BEGIN DATA PROVIDED

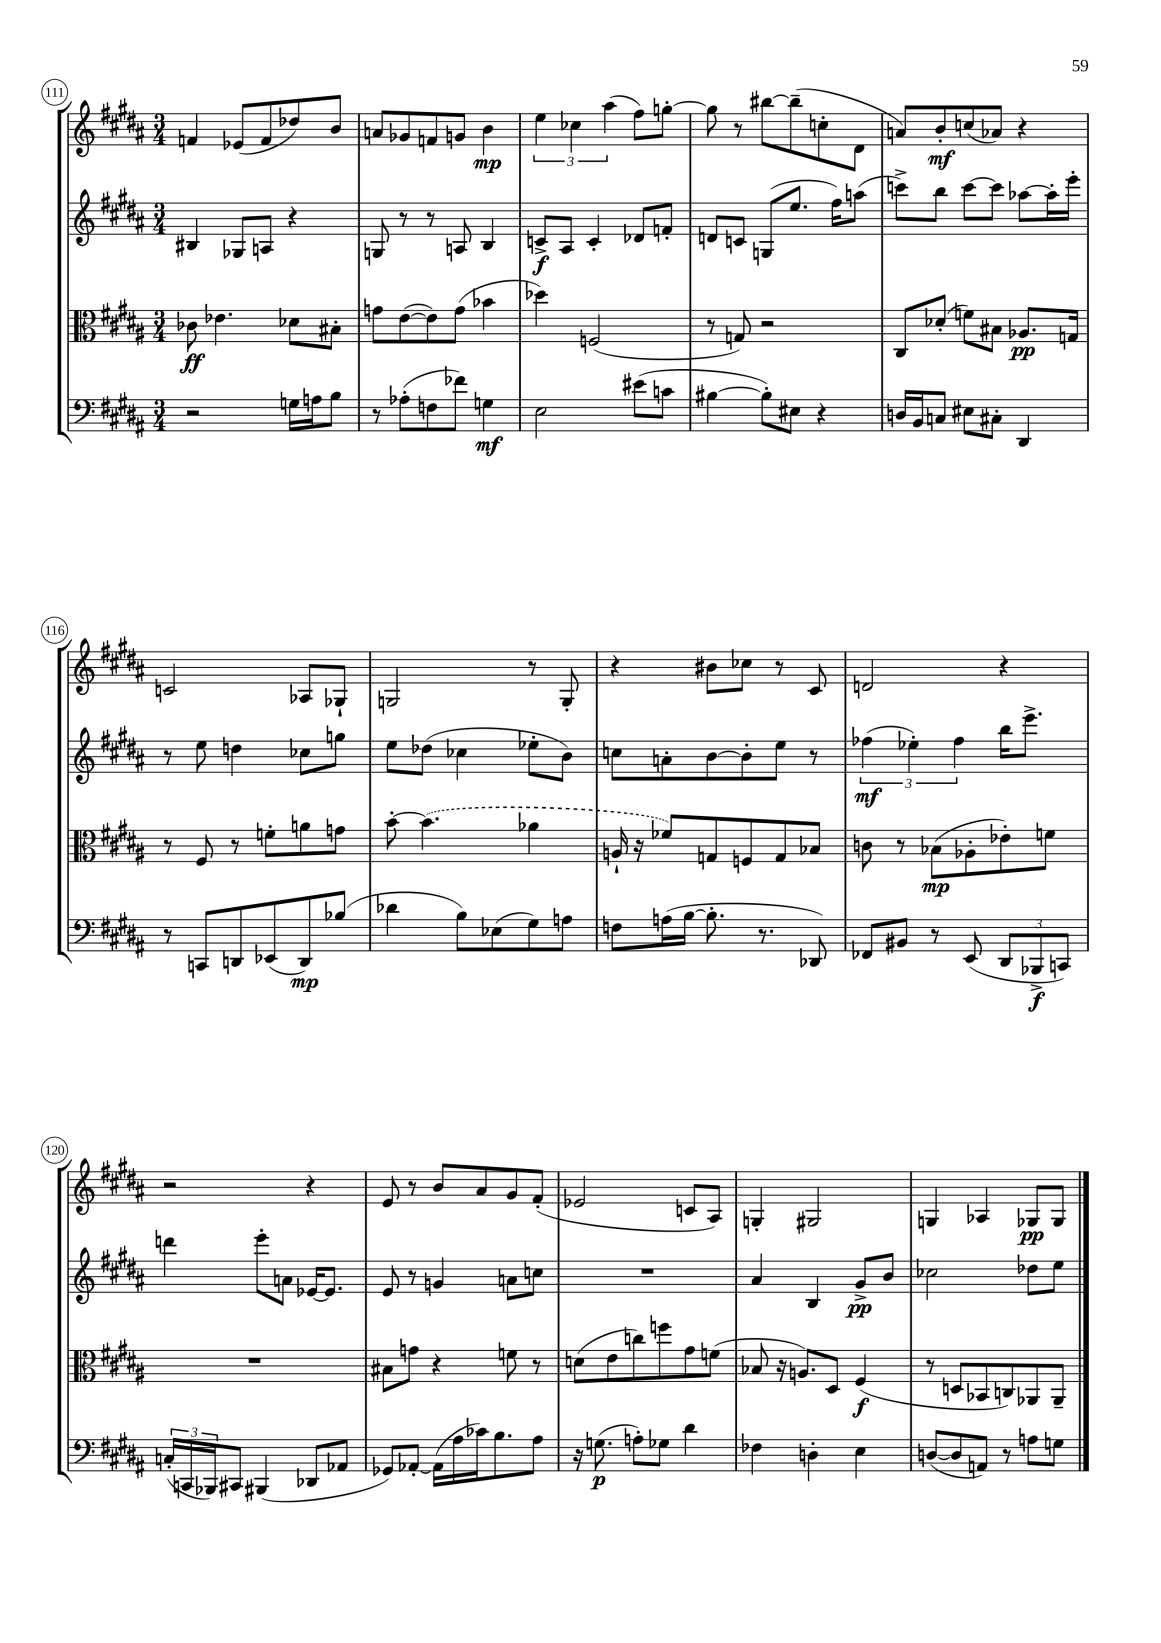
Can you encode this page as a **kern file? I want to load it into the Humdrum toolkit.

**kern	**kern	**kern	**kern
*staff4	*staff3	*staff2	*staff1
*clefF4	*clefC3	*clefG2	*clefG2
*k[f#c#g#d#a#]	*k[f#c#g#d#a#]	*k[f#c#g#d#a#]	*k[f#c#g#d#a#]
*M3/4	*M3/4	*M3/4	*M3/4
2r	8c-	4B#	4f
.	4.e-	.	.
.	.	8G-	(8e-
.	.	8A	8f
16G	8d-	4r	8dd-)
16A	.	.	.
8B	8B#'	.	8b
=	=	=	=
8r	8g	8G	8a
(8A-'	([8e	8r	8g-
8F	8e])	8r	8f
8f-)	(8g	8A	8g
4G	4b-	4B	4b
=	=	=	=
2E	4dd-)	8c^	6ee
.	.	8A#	.
.	.	.	6cc-
.	(2F	4c'	.
.	.	.	(6aa#
(8e#	.	8d-	8ff#)
8c	.	8f'	[8gg'
=	=	=	=
[4B#	8r	8d	8gg]
.	8G)	8c	8r
8B#'])	2r	(8G	[8bb#
8E#	.	8.ee	(8bb#~]
4r	.	.	8cc'
.	.	16ff#)	.
.	.	(8aa	8d#
=	=	=	=
16D	8C#	8ccc^)	8a)
16BB	.	.	.
8C	(8d-'	8bb	8b'
8E#	8f)	[8ccc	(8cc
8C#'	8B#	8ccc]	8a-)
4DD#	8.A-	[8aa-	4r
.	.	16aa-']	.
.	16G	16eee'	.
=	=	=	=
8r	8r	8r	2c
8CC	8F#	8ee	.
8DD	8r	4dd	.
(8EE-	8f'	.	.
8DD)	8a	8cc-	8A-
(8B-	8g	8gg	8G-`
=	=	=	=
4d-	[8b'	8ee	2G
.	(4.b]	(8dd-	.
8B)	.	4cc-	.
(8E-	.	.	.
8G#)	4a-	8ee-'	8r
8A	.	8b)	8G'
=	=	=	=
8F	16A`	8cc	4r
.	16r	.	.
(16A	8f-)	8a'	.
[16B	.	.	.
8.B']	8G	[8b	8b#
.	8F	8b']	8cc-
8.r	.	.	.
.	8G	8ee	8r
8DD-)	8B-	8r	8c#
=	=	=	=
8FF-	8c	(6ff-	2d
8BB#	8r	.	.
.	.	6ee-')	.
8r	(8B-	.	.
.	.	6ff-	.
(8EE	8A-'	.	.
12DD#	8e-')	16bb	4r
.	.	8.eee^	.
12BBB-^	.	.	.
.	8f	.	.
12CC)	.	.	.
=	=	=	=
(24C'	2.r	4ddd	2r
24CC	.	.	.
24BBB-)	.	.	.
8CC#	.	.	.
(4BBB#	.	8eee'	.
.	.	8a	.
8DD-	.	[16e-	4r
.	.	8.e-]	.
8AA-	.	.	.
=	=	=	=
8GG-)	8B#	8e	8e
[8AA-'	8g	8r	8r
(16AA-]	4r	4g	8b
16A#	.	.	.
16c-)	.	.	8a#
8.B	.	.	.
.	8f	8a	8g#
8A#	8r	8cc	(8f#'
=	=	=	=
16r	(8d	2.r	2e-
(8.G	.	.	.
.	8e	.	.
8A')	8cc)	.	.
8G-	8ff	.	.
4d#	8g#	.	8c
.	(8f	.	8A#)
=	=	=	=
4F-	8B-	4a#	4G'
.	16r	.	.
.	8.A)	.	.
4D'	.	4B	2G#
.	8D#	.	.
4E	(4F#	8g#^	.
.	.	8b	.
=	=	=	=
([8D	8r	2cc-	4G
8D]	8D	.	.
8AA)	8BB-	.	4A-
8r	8C)	.	.
8A	8AA-	8dd-	8G-
8G	8AA-~	8ee	8G-
==	==	==	==
*-	*-	*-	*-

END DATA PROVIDED

**WORK REQUIRED:** Copy every line of the listing above that contains the string "kern". Case counts when matching.

**OUTPUT FOR THIS TASK:**
Can you encode this page as a **kern file? I want to load it into the Humdrum toolkit.
**kern	**kern	**kern	**kern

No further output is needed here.